## WHAT IS BEING ASKED:
Print out every line of the material exactly. Include no pictures.
INPUT DATA: Begin
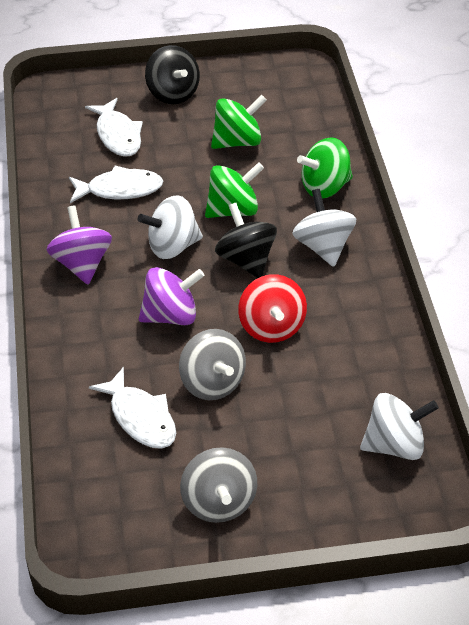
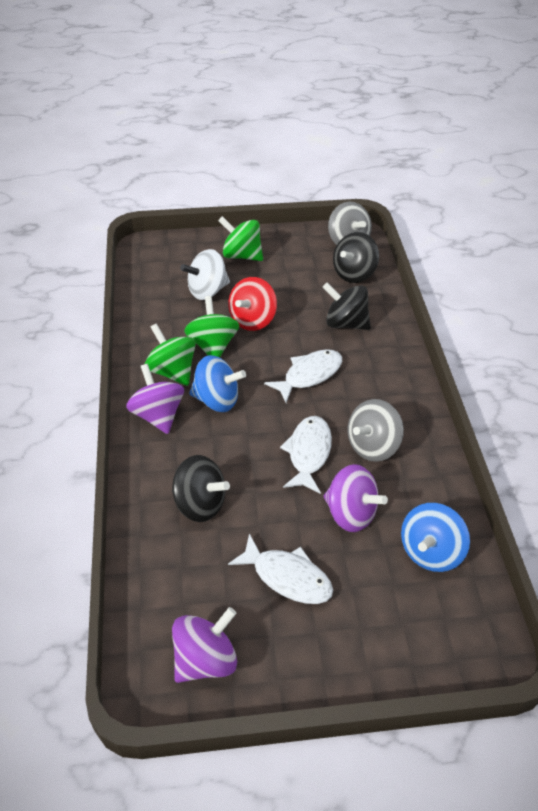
black spinning top: 2 -> 3
blue spinning top: 0 -> 2
purple spinning top: 2 -> 3
white spinning top: 3 -> 1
INPUT DATA: End
## WRITTEN RESPONSE:
black spinning top: 2 -> 3
blue spinning top: 0 -> 2
purple spinning top: 2 -> 3
white spinning top: 3 -> 1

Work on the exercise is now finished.